— REQUIREMENT —
Using the data beneath this instruction, retype only the lines from the one that contains "none -> blue plate D5:E6 level 1" down to the one that contains "none -> pink plate G2 level 3", both included, exactly as they appear.

— EXTRACTED RECORDS —
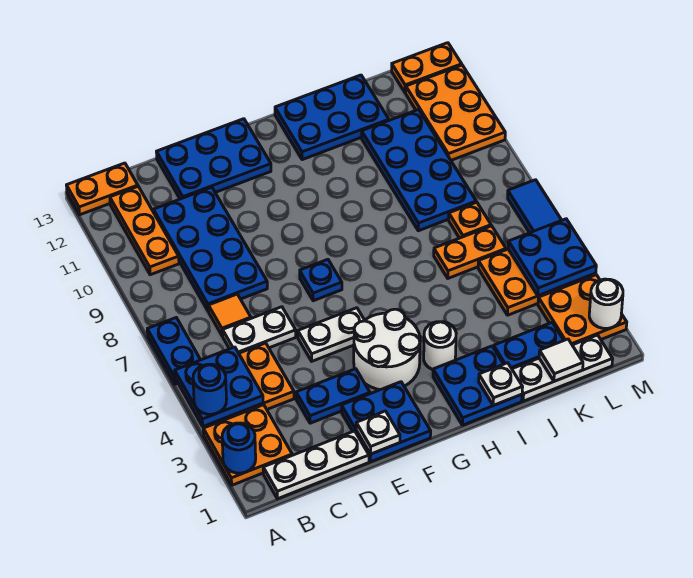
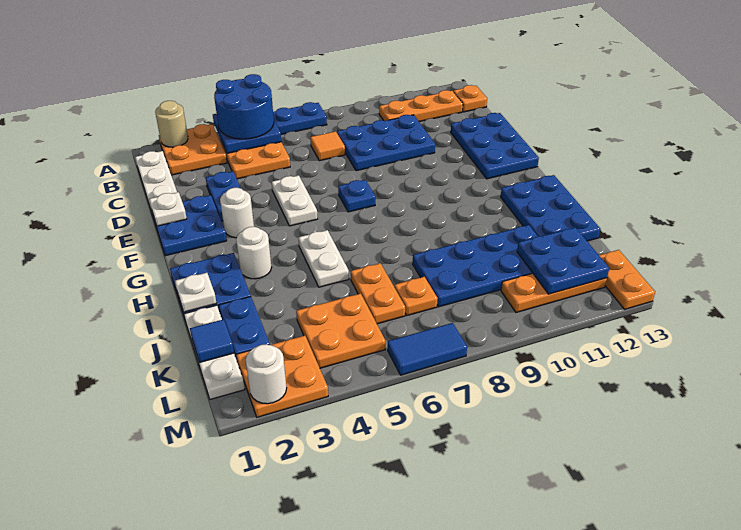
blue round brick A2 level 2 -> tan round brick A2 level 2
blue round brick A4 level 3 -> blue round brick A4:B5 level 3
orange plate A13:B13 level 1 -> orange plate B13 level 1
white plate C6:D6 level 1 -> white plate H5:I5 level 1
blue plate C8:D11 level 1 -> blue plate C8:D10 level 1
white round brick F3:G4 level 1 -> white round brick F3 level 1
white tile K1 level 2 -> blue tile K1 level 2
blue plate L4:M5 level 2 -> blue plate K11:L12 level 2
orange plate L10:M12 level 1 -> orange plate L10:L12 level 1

--

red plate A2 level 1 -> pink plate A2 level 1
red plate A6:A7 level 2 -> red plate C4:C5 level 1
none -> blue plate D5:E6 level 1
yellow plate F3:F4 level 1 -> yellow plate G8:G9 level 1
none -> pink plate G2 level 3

— ANSWER FOR THE TASK —
none -> blue plate D5:E6 level 1
yellow plate F3:F4 level 1 -> yellow plate G8:G9 level 1
none -> pink plate G2 level 3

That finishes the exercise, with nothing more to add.